*** Begin section ***
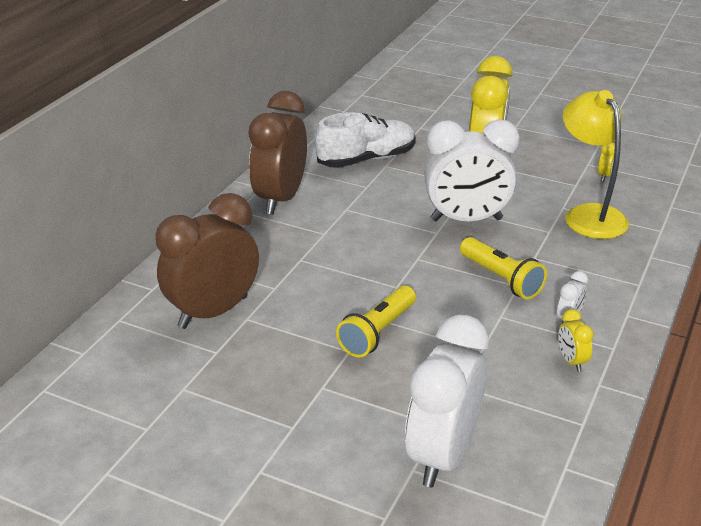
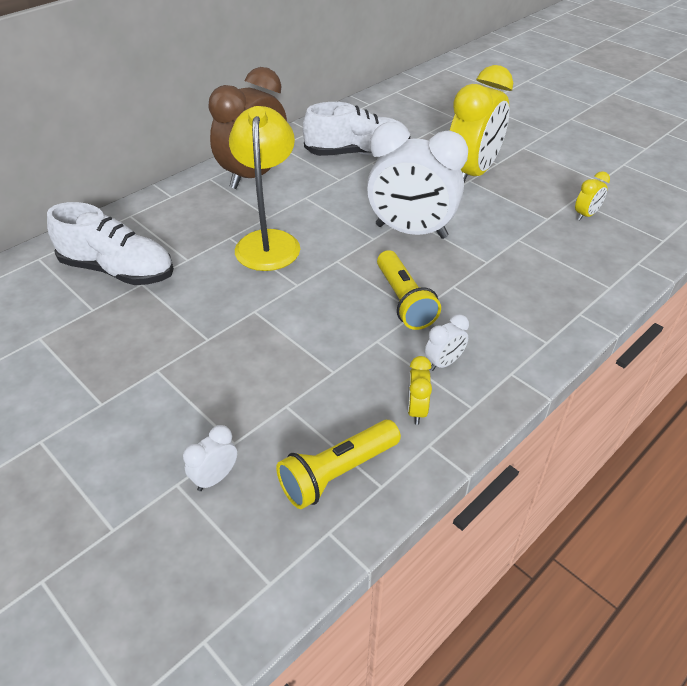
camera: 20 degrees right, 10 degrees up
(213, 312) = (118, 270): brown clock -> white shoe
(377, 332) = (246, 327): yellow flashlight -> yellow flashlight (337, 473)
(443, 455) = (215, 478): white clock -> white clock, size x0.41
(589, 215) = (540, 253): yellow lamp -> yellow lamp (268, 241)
*** End section ***
Your assignment - Return the material exactly as written, except for any pictures it holds.

Response to the exercise -
camera: 20 degrees right, 10 degrees up
(213, 312) = (118, 270): brown clock -> white shoe
(377, 332) = (246, 327): yellow flashlight -> yellow flashlight (337, 473)
(443, 455) = (215, 478): white clock -> white clock, size x0.41
(589, 215) = (540, 253): yellow lamp -> yellow lamp (268, 241)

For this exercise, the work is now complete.